Scan the records below for the line containing "yellow lemon: 2 -> 0" and the line containing "white cylinder: 5 -> 2". Copy both, plus every line between, exactly.

(Colored object listings)
§
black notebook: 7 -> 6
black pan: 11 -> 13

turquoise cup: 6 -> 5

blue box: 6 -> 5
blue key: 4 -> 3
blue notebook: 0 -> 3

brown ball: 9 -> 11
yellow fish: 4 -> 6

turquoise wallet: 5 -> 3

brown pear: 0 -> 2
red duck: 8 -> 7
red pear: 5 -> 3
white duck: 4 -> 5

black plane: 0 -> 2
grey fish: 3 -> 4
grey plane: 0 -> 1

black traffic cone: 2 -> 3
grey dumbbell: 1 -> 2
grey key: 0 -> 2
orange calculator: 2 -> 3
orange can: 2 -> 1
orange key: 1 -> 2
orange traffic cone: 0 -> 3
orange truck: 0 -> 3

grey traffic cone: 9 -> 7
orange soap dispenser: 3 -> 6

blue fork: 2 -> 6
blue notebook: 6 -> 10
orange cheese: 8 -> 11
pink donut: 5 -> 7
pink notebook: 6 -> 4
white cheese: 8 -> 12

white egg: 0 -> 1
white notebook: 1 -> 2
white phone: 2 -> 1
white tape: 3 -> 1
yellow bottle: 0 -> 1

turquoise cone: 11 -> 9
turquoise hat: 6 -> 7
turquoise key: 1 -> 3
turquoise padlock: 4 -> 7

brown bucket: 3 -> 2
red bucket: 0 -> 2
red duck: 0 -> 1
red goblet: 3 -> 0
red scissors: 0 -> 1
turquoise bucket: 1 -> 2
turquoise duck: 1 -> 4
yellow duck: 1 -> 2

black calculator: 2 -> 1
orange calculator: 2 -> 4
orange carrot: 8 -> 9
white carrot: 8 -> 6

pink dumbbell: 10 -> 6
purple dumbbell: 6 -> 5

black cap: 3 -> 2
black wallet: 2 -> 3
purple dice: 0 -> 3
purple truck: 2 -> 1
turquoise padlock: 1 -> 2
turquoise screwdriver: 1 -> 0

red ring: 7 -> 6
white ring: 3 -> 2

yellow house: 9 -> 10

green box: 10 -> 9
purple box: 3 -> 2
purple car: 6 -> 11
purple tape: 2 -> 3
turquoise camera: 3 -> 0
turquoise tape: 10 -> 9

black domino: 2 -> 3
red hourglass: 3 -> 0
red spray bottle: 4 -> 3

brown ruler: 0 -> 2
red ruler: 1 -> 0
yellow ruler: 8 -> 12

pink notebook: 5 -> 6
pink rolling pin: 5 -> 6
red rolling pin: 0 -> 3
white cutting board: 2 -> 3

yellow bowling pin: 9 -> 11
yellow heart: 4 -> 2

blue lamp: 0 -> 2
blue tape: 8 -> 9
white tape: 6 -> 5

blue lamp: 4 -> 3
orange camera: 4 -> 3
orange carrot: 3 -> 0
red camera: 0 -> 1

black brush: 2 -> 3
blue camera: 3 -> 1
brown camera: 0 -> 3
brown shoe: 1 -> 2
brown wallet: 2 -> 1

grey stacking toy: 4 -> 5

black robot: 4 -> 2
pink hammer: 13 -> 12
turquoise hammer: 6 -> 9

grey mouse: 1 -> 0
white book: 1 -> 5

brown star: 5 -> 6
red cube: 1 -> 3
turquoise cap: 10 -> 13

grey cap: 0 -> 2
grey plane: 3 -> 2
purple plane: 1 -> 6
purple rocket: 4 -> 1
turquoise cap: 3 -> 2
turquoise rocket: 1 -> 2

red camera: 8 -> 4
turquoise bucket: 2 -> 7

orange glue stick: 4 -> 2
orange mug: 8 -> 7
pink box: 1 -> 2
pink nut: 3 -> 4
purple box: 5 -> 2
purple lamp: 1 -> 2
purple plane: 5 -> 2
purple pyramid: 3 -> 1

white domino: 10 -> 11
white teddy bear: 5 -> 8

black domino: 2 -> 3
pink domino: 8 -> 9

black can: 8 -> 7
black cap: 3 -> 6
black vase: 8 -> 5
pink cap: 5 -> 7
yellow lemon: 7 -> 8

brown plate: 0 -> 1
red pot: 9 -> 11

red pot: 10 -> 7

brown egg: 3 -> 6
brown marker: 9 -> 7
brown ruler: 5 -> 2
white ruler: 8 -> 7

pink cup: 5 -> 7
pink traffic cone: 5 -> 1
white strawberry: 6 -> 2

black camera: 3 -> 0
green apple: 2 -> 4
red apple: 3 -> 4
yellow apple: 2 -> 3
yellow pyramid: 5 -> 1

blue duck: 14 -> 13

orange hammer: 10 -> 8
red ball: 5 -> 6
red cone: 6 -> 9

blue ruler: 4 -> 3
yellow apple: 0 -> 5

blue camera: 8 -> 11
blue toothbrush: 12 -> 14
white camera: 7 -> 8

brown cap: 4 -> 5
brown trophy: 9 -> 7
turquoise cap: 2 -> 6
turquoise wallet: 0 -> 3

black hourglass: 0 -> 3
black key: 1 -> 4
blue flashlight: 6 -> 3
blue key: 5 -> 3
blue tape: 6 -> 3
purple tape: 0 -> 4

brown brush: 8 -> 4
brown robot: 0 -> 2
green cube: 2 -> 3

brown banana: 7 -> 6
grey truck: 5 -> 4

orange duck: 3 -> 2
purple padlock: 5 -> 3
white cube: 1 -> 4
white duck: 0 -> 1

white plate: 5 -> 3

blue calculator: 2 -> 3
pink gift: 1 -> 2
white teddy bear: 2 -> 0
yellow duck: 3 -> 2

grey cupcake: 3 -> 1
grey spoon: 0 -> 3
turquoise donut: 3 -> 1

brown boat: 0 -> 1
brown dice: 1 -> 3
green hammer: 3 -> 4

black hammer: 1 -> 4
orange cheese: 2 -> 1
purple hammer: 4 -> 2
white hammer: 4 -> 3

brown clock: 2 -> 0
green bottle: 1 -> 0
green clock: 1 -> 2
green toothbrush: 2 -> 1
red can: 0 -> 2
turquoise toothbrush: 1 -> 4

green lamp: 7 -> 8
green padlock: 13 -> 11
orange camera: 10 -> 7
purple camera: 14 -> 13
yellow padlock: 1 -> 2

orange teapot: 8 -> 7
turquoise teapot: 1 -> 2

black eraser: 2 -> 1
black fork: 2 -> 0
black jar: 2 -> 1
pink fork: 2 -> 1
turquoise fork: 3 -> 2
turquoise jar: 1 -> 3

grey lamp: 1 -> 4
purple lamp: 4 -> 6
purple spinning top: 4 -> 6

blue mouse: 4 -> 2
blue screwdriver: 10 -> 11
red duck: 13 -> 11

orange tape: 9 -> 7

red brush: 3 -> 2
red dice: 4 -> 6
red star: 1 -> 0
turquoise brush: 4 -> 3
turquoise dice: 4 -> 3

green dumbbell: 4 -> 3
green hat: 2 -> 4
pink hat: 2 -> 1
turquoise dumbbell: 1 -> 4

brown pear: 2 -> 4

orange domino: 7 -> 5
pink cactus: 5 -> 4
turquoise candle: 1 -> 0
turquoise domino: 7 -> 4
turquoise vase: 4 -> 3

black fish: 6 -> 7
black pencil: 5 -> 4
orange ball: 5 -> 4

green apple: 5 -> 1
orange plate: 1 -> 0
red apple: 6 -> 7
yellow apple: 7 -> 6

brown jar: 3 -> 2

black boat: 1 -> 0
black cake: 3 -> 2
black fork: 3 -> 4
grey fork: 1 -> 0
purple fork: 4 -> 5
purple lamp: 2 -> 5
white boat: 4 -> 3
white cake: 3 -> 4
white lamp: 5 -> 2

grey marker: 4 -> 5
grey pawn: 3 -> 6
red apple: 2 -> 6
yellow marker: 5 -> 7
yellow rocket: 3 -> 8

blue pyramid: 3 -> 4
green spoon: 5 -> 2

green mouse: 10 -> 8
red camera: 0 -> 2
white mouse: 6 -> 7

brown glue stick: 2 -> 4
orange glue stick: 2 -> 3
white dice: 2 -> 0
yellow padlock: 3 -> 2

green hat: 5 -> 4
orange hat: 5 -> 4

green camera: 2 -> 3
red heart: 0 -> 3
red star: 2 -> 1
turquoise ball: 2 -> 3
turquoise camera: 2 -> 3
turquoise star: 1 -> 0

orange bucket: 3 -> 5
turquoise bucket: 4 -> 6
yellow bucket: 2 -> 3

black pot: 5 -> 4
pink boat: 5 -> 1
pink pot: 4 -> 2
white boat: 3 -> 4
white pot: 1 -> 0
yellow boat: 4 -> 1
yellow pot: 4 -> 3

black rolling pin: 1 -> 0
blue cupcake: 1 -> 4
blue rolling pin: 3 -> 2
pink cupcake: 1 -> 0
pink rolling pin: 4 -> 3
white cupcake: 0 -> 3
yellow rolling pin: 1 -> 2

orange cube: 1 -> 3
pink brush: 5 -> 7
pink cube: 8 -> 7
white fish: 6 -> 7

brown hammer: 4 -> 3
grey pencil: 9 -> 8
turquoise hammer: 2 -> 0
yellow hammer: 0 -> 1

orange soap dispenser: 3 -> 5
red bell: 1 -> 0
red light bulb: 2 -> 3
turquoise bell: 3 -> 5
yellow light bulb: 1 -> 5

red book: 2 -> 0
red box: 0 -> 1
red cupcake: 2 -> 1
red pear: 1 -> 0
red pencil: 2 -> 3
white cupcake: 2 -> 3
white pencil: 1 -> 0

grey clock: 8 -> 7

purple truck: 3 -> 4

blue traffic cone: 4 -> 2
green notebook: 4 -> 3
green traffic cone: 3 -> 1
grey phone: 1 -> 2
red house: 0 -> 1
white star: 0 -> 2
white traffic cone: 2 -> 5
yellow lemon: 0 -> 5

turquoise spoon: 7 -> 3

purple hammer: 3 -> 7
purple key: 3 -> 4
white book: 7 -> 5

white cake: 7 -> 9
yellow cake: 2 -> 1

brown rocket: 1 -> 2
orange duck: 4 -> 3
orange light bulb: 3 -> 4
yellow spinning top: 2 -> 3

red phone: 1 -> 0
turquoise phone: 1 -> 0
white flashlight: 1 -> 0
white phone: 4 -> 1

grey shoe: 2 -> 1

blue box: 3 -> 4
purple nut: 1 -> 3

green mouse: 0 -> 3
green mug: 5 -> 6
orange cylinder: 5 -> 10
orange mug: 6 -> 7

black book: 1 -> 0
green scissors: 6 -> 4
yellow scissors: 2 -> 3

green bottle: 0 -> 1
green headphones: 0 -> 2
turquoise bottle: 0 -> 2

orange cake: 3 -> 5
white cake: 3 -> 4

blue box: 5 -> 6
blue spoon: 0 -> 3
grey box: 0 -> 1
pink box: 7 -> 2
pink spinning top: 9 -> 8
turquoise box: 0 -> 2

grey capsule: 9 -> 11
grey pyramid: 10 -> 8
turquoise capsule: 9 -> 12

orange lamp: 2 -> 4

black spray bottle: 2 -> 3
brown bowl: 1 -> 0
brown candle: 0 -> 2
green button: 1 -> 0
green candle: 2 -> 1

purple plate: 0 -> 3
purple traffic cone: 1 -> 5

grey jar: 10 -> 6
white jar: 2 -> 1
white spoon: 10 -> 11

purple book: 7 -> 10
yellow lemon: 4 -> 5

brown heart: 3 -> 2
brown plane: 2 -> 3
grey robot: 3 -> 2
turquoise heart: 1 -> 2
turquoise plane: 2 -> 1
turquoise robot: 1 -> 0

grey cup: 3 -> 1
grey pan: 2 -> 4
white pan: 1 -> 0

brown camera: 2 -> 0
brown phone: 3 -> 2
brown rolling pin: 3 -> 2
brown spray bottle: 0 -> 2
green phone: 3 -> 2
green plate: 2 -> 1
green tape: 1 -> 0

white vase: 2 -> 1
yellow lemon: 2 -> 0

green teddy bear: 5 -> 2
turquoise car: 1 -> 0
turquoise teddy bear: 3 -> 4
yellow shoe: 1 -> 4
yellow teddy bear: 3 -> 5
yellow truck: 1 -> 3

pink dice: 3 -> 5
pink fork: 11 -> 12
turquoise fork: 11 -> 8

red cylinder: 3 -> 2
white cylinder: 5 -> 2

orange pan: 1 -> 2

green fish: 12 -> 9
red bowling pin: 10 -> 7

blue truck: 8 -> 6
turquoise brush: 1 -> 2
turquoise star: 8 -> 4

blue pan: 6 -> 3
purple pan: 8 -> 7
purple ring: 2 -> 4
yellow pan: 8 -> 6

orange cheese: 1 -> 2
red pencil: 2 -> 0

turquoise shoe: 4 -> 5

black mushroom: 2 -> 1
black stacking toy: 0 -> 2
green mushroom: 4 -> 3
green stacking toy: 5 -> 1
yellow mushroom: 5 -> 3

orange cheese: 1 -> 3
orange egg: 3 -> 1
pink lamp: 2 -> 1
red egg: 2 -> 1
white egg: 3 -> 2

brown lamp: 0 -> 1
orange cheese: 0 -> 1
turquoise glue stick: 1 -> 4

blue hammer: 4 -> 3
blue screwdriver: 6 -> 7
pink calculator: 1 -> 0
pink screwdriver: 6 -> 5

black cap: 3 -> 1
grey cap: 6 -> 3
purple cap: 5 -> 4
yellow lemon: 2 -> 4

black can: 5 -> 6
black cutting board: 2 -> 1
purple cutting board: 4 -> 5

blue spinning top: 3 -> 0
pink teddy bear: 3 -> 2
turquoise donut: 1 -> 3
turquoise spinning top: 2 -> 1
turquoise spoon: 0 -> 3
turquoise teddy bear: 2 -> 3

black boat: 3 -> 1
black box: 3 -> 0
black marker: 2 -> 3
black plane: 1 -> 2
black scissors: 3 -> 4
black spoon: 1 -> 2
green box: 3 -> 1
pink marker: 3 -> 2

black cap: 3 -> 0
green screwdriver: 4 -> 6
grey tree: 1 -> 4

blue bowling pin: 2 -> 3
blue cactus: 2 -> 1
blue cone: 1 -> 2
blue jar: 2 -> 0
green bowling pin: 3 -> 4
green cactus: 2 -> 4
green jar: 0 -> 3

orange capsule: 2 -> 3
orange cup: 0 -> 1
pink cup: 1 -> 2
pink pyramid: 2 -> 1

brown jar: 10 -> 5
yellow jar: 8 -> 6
§
Answer to this exercise:
yellow lemon: 2 -> 0

green teddy bear: 5 -> 2
turquoise car: 1 -> 0
turquoise teddy bear: 3 -> 4
yellow shoe: 1 -> 4
yellow teddy bear: 3 -> 5
yellow truck: 1 -> 3

pink dice: 3 -> 5
pink fork: 11 -> 12
turquoise fork: 11 -> 8

red cylinder: 3 -> 2
white cylinder: 5 -> 2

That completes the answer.